▽

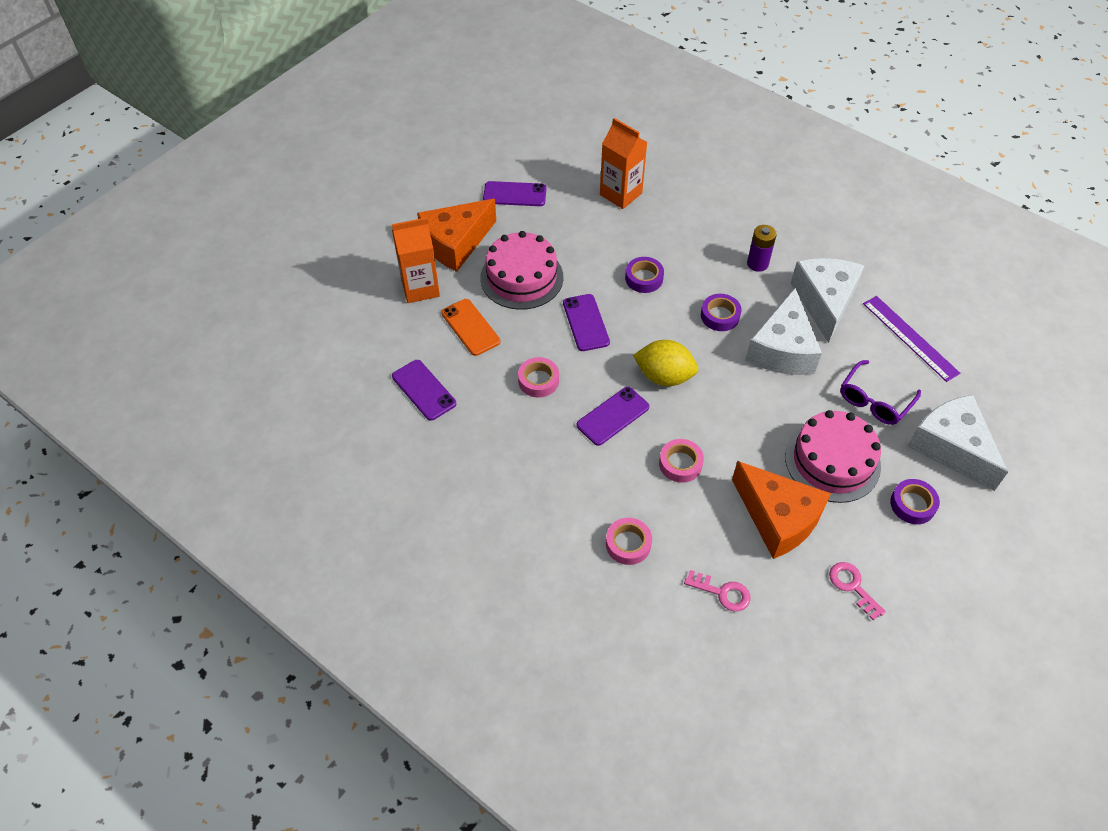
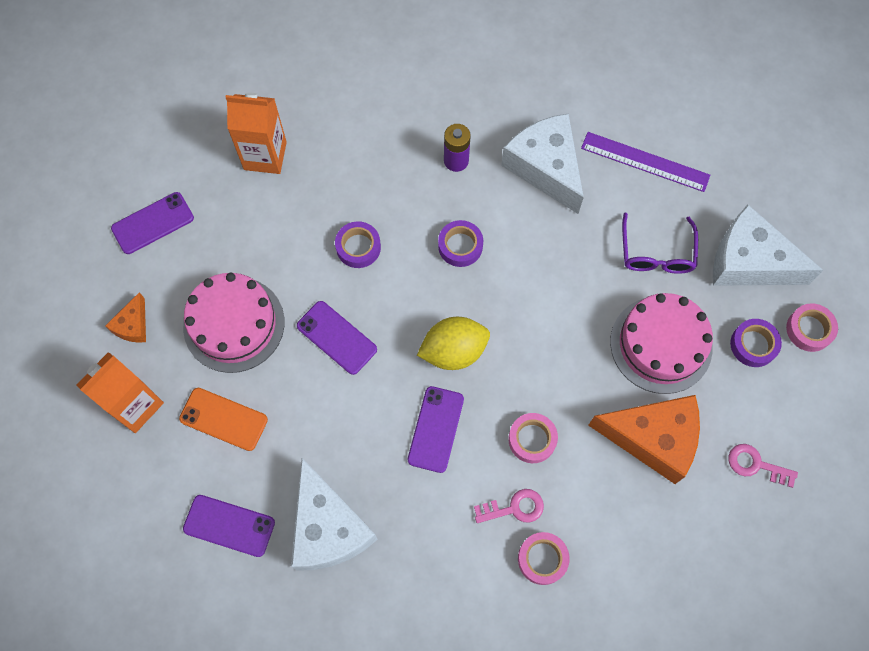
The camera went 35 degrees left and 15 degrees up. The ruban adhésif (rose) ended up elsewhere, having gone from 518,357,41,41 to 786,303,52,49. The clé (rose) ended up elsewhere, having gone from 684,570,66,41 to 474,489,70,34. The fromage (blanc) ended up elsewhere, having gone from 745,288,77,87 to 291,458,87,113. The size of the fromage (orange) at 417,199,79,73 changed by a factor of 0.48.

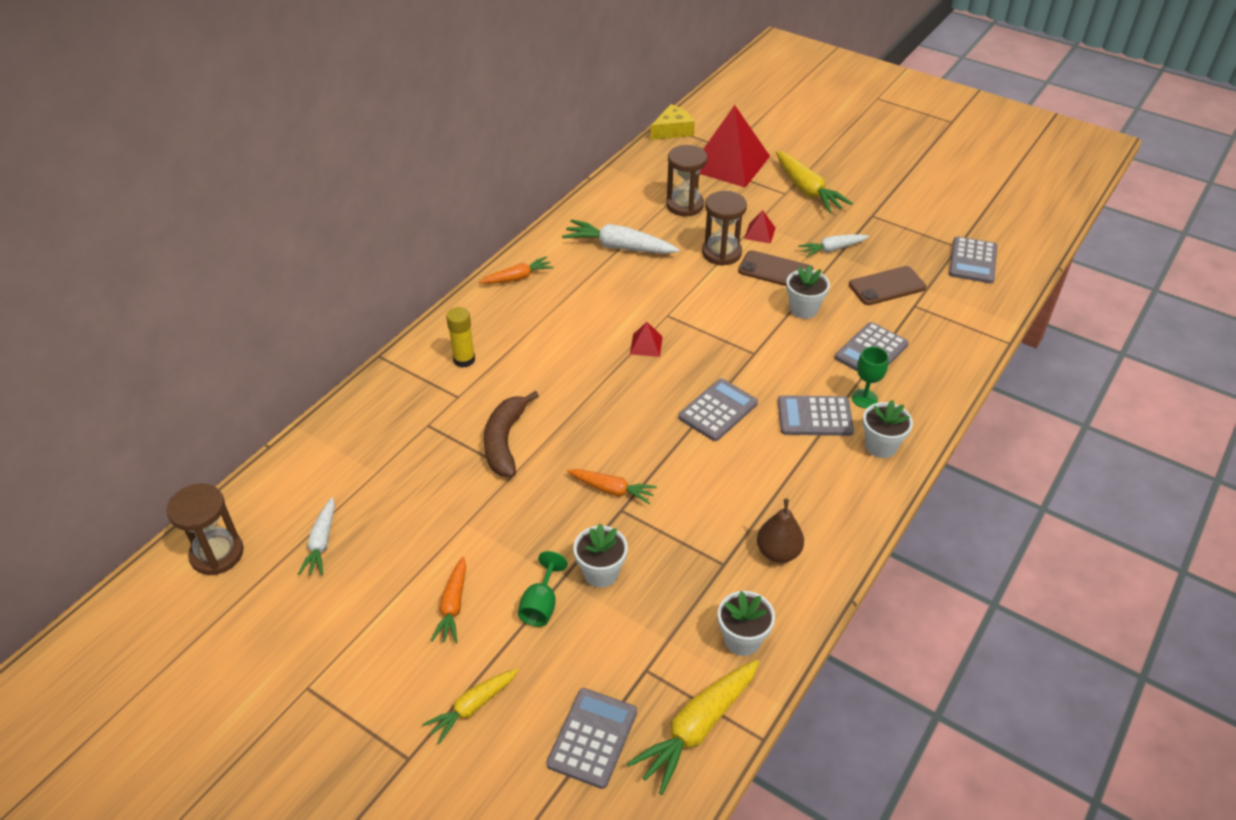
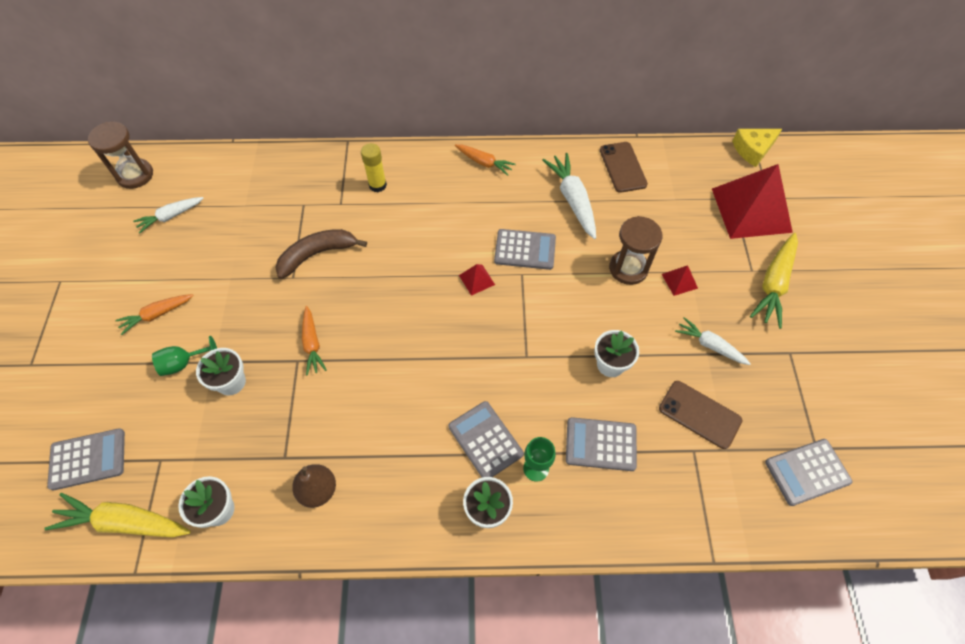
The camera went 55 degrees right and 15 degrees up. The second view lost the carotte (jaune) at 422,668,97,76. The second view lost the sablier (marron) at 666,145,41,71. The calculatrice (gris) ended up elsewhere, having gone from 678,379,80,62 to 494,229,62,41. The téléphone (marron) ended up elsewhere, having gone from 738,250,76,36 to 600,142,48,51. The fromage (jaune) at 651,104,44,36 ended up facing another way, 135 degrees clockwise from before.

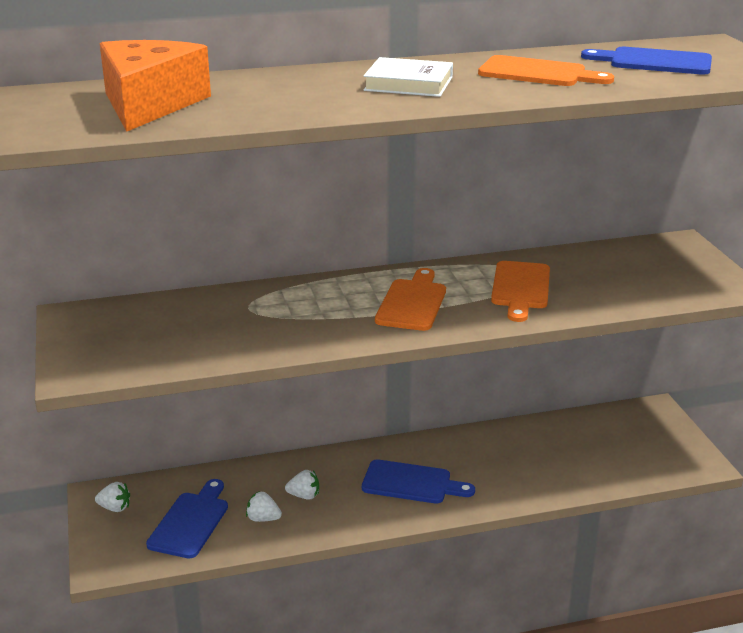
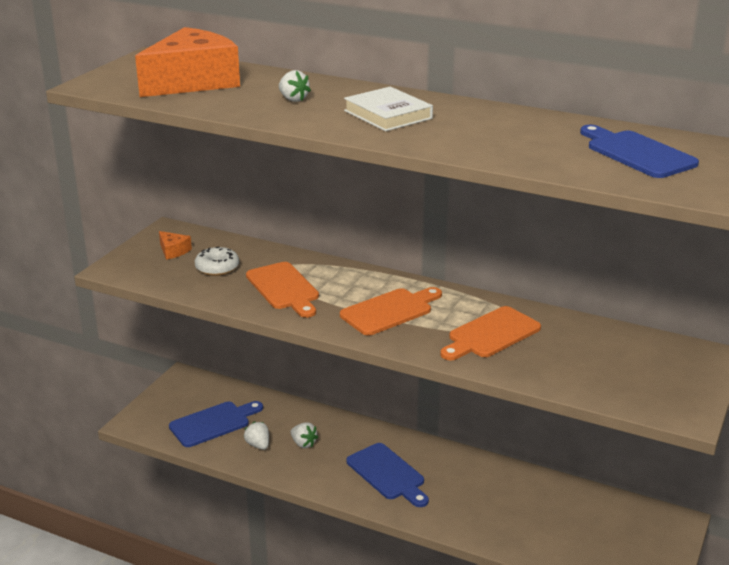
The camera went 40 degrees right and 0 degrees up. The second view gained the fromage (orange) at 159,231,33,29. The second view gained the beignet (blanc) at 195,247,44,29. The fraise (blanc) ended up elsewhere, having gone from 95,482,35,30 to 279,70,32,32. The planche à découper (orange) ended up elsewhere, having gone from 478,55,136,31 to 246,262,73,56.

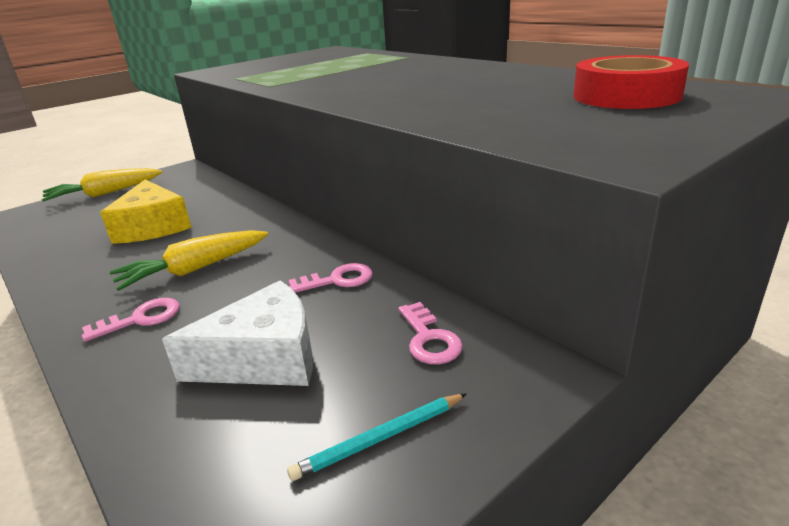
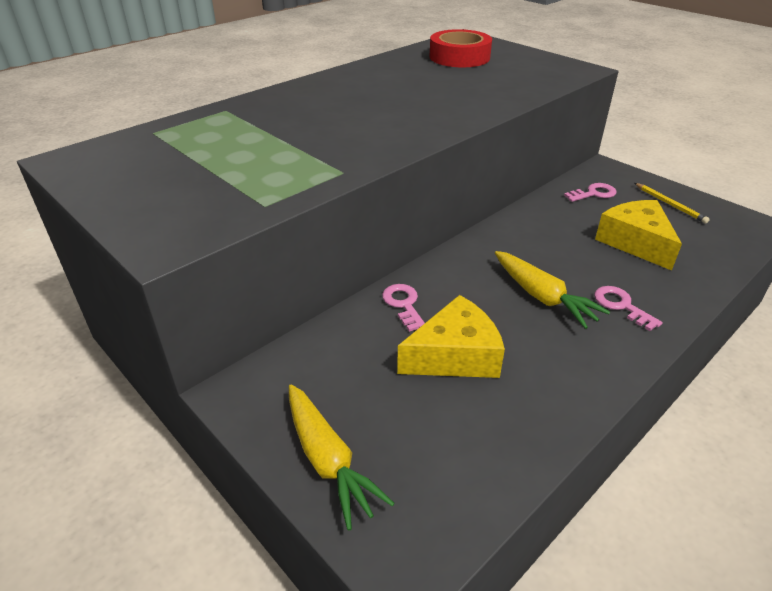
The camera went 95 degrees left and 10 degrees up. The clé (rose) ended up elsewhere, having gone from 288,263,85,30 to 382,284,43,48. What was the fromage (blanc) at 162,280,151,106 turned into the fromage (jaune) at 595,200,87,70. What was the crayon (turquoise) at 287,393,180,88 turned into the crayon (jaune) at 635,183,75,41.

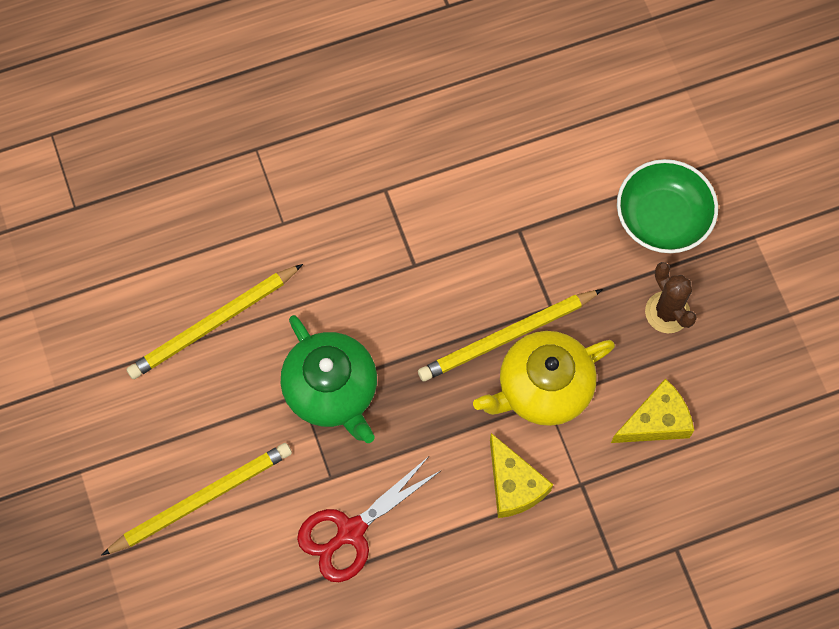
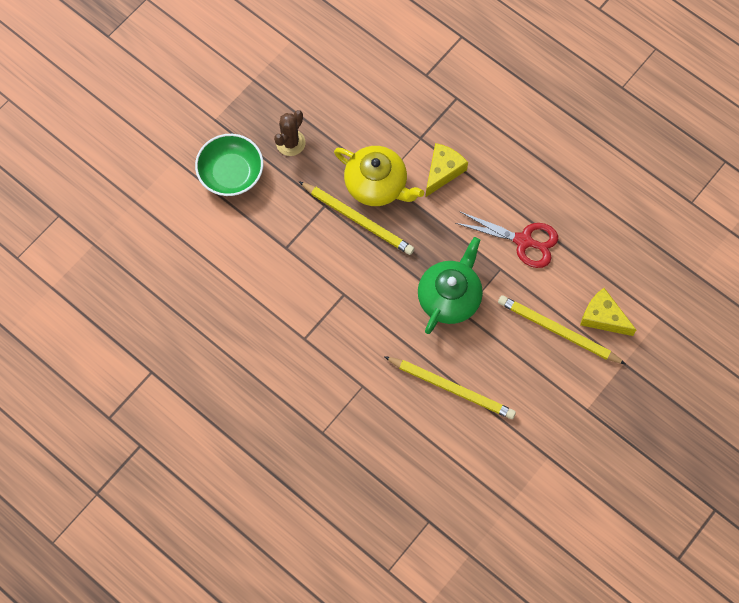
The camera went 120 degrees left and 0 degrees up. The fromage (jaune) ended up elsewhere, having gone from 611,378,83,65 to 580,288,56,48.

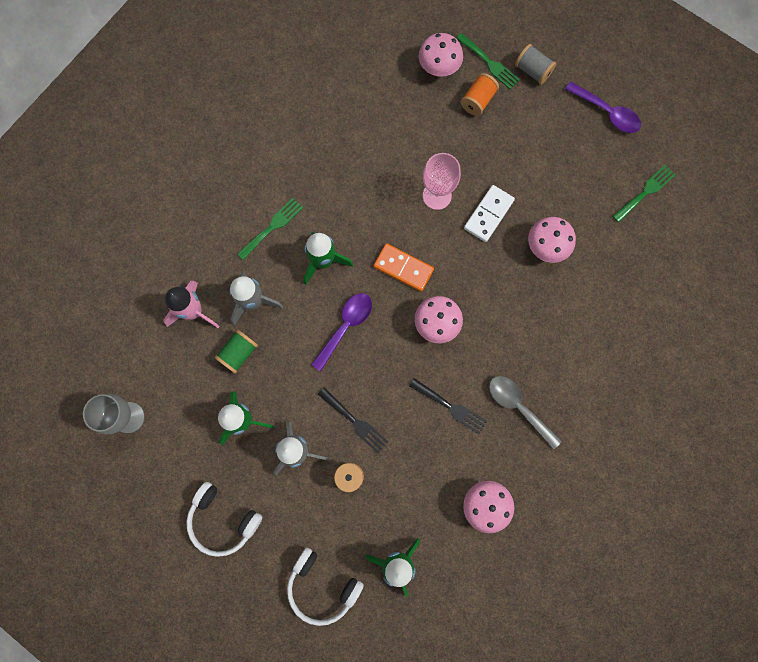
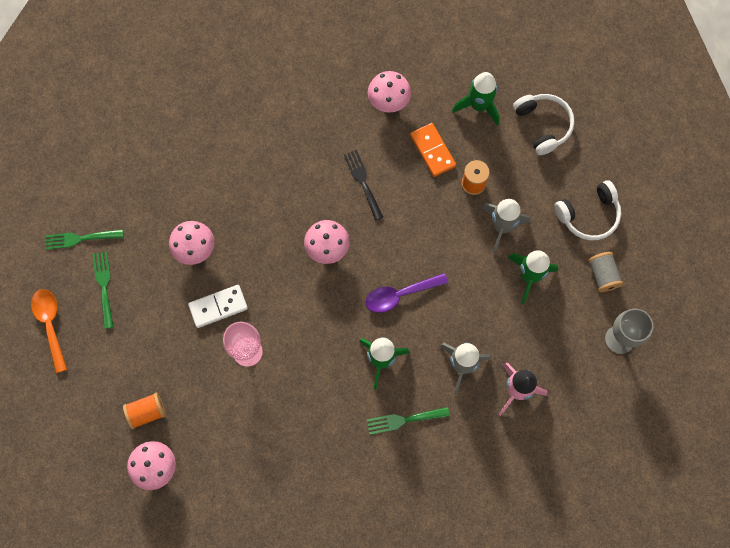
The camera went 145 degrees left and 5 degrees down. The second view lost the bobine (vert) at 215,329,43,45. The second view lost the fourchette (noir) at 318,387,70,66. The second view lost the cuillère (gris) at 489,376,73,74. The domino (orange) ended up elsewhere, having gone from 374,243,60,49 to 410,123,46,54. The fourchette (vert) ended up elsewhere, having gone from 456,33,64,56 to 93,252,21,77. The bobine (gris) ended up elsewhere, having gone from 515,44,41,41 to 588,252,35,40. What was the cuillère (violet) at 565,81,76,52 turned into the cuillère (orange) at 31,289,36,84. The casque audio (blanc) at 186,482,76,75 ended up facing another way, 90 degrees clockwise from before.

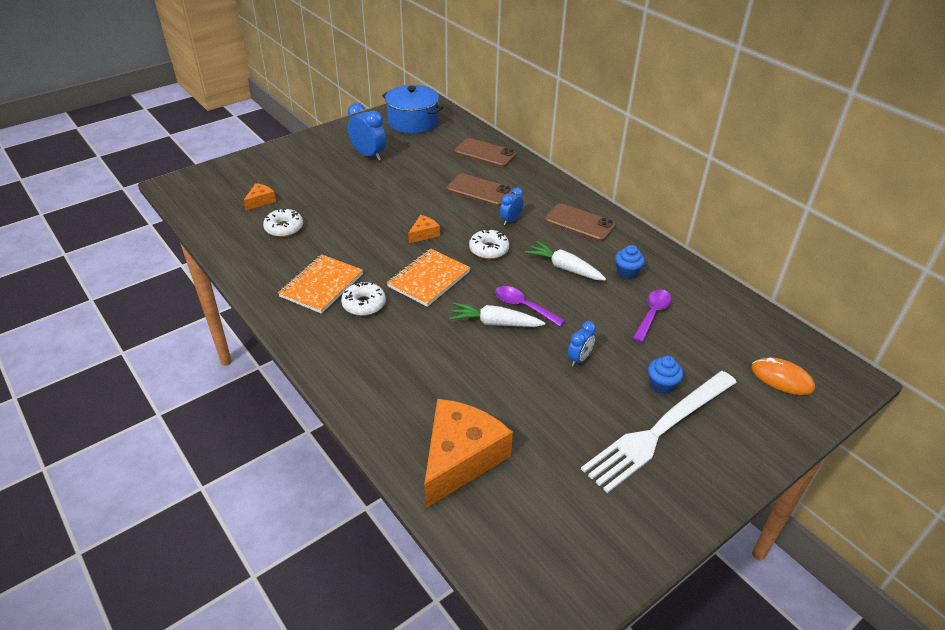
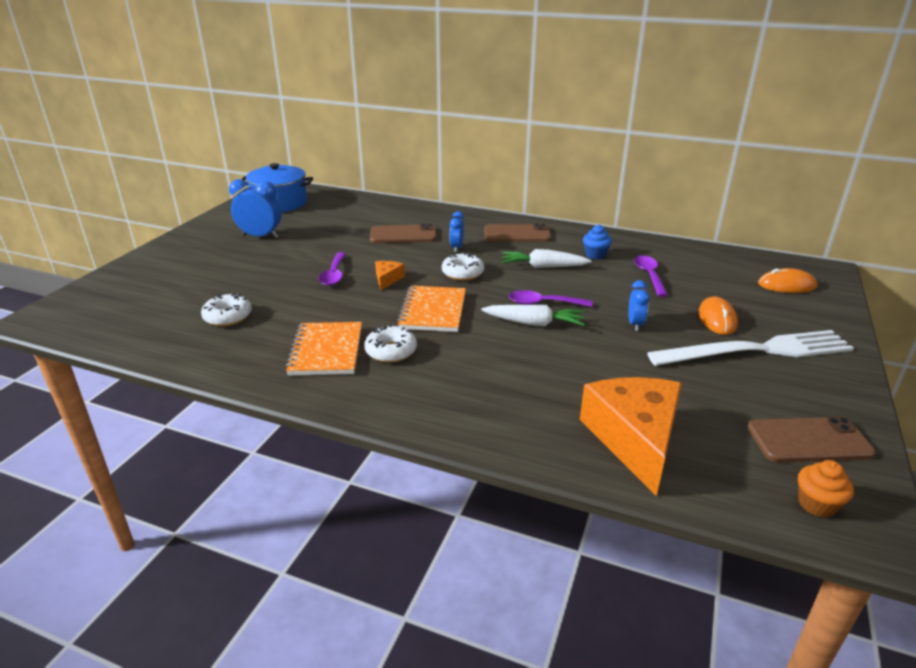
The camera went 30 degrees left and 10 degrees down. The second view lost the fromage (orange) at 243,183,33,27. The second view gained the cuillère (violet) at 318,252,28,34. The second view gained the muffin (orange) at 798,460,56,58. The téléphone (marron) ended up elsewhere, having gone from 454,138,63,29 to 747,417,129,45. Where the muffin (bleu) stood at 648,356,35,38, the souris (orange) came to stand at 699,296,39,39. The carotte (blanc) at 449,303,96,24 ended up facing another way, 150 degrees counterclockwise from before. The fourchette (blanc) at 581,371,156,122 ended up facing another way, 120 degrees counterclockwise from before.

△

__Your instructions__.
Please output every record above exactly. Leave the pictures out.

__Result__.
The camera went 35 degrees left and 15 degrees up. The ruban adhésif (rose) ended up elsewhere, having gone from 518,357,41,41 to 786,303,52,49. The clé (rose) ended up elsewhere, having gone from 684,570,66,41 to 474,489,70,34. The fromage (blanc) ended up elsewhere, having gone from 745,288,77,87 to 291,458,87,113. The size of the fromage (orange) at 417,199,79,73 changed by a factor of 0.48.

The camera went 55 degrees right and 15 degrees up. The second view lost the carotte (jaune) at 422,668,97,76. The second view lost the sablier (marron) at 666,145,41,71. The calculatrice (gris) ended up elsewhere, having gone from 678,379,80,62 to 494,229,62,41. The téléphone (marron) ended up elsewhere, having gone from 738,250,76,36 to 600,142,48,51. The fromage (jaune) at 651,104,44,36 ended up facing another way, 135 degrees clockwise from before.

The camera went 40 degrees right and 0 degrees up. The second view gained the fromage (orange) at 159,231,33,29. The second view gained the beignet (blanc) at 195,247,44,29. The fraise (blanc) ended up elsewhere, having gone from 95,482,35,30 to 279,70,32,32. The planche à découper (orange) ended up elsewhere, having gone from 478,55,136,31 to 246,262,73,56.

The camera went 95 degrees left and 10 degrees up. The clé (rose) ended up elsewhere, having gone from 288,263,85,30 to 382,284,43,48. What was the fromage (blanc) at 162,280,151,106 turned into the fromage (jaune) at 595,200,87,70. What was the crayon (turquoise) at 287,393,180,88 turned into the crayon (jaune) at 635,183,75,41.

The camera went 120 degrees left and 0 degrees up. The fromage (jaune) ended up elsewhere, having gone from 611,378,83,65 to 580,288,56,48.

The camera went 145 degrees left and 5 degrees down. The second view lost the bobine (vert) at 215,329,43,45. The second view lost the fourchette (noir) at 318,387,70,66. The second view lost the cuillère (gris) at 489,376,73,74. The domino (orange) ended up elsewhere, having gone from 374,243,60,49 to 410,123,46,54. The fourchette (vert) ended up elsewhere, having gone from 456,33,64,56 to 93,252,21,77. The bobine (gris) ended up elsewhere, having gone from 515,44,41,41 to 588,252,35,40. What was the cuillère (violet) at 565,81,76,52 turned into the cuillère (orange) at 31,289,36,84. The casque audio (blanc) at 186,482,76,75 ended up facing another way, 90 degrees clockwise from before.

The camera went 30 degrees left and 10 degrees down. The second view lost the fromage (orange) at 243,183,33,27. The second view gained the cuillère (violet) at 318,252,28,34. The second view gained the muffin (orange) at 798,460,56,58. The téléphone (marron) ended up elsewhere, having gone from 454,138,63,29 to 747,417,129,45. Where the muffin (bleu) stood at 648,356,35,38, the souris (orange) came to stand at 699,296,39,39. The carotte (blanc) at 449,303,96,24 ended up facing another way, 150 degrees counterclockwise from before. The fourchette (blanc) at 581,371,156,122 ended up facing another way, 120 degrees counterclockwise from before.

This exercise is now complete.